(Before-and-after object lists)
■ ■ ■ ■ ■

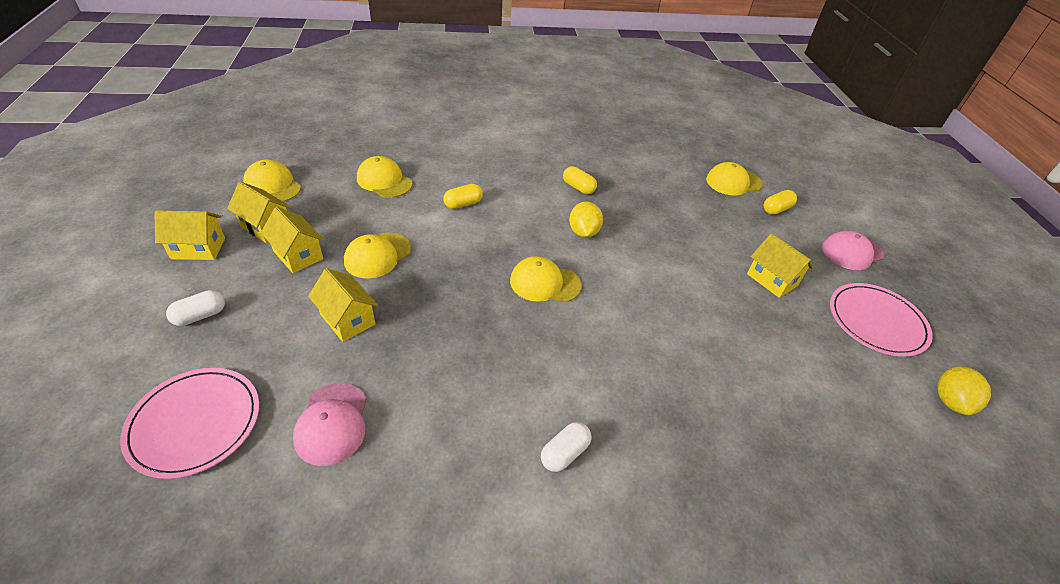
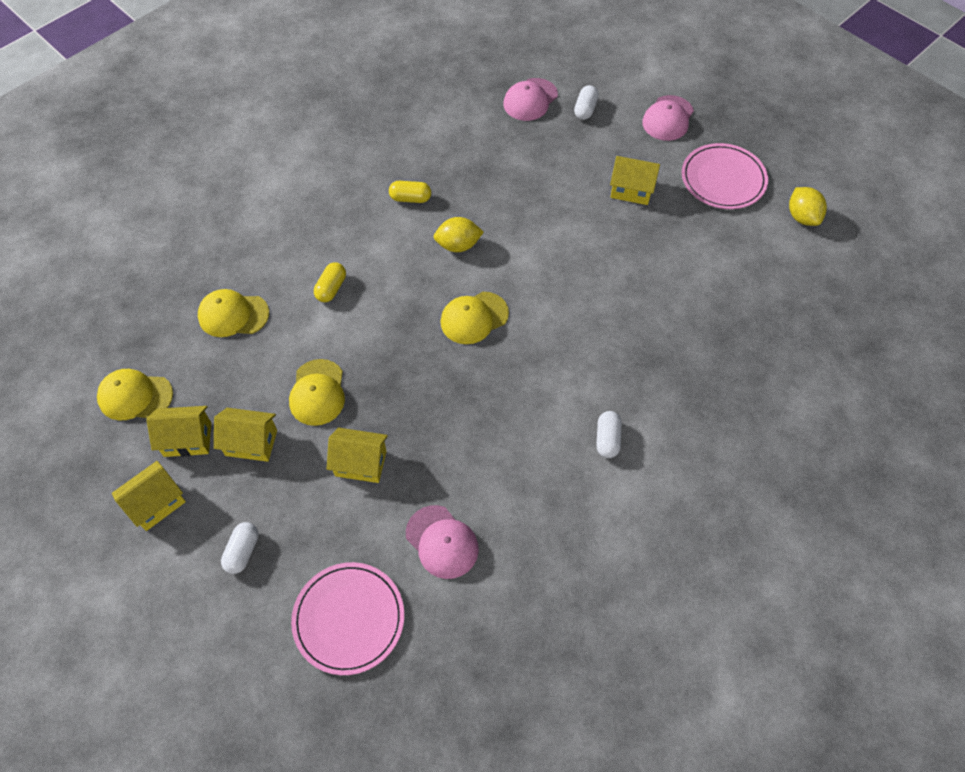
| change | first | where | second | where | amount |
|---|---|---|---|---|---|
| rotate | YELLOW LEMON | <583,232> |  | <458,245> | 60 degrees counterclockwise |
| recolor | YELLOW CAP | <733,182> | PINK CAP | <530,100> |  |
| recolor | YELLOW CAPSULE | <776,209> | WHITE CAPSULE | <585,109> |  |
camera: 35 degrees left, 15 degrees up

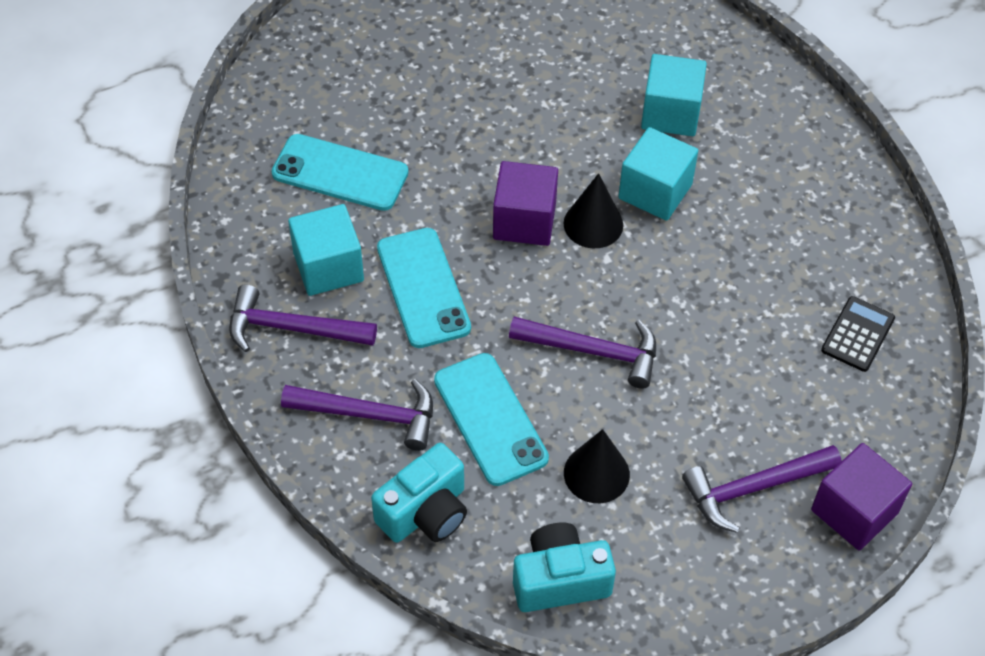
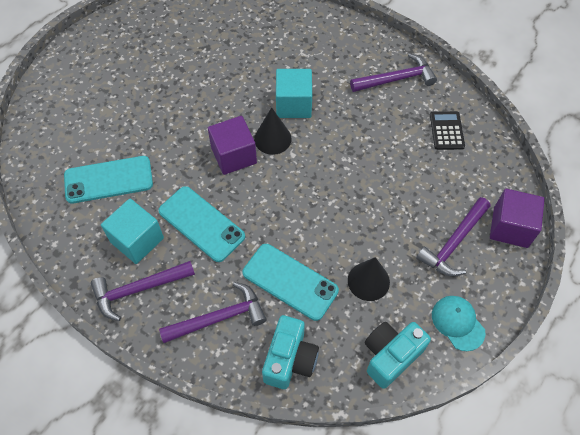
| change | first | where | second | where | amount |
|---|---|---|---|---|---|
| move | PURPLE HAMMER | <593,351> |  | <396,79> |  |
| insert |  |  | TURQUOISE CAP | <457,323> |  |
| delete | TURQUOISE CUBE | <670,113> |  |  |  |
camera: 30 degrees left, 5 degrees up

■ ■ ■ ■ ■

◆ Aim of the exercise
Keep the pictures out and repeat exactly the lines from the beginning of the data through the line that contains "camera: 35 degrees left, 15 degrees up", both ends included.

◆ Written solution
| change | first | where | second | where | amount |
|---|---|---|---|---|---|
| rotate | YELLOW LEMON | <583,232> |  | <458,245> | 60 degrees counterclockwise |
| recolor | YELLOW CAP | <733,182> | PINK CAP | <530,100> |  |
| recolor | YELLOW CAPSULE | <776,209> | WHITE CAPSULE | <585,109> |  |
camera: 35 degrees left, 15 degrees up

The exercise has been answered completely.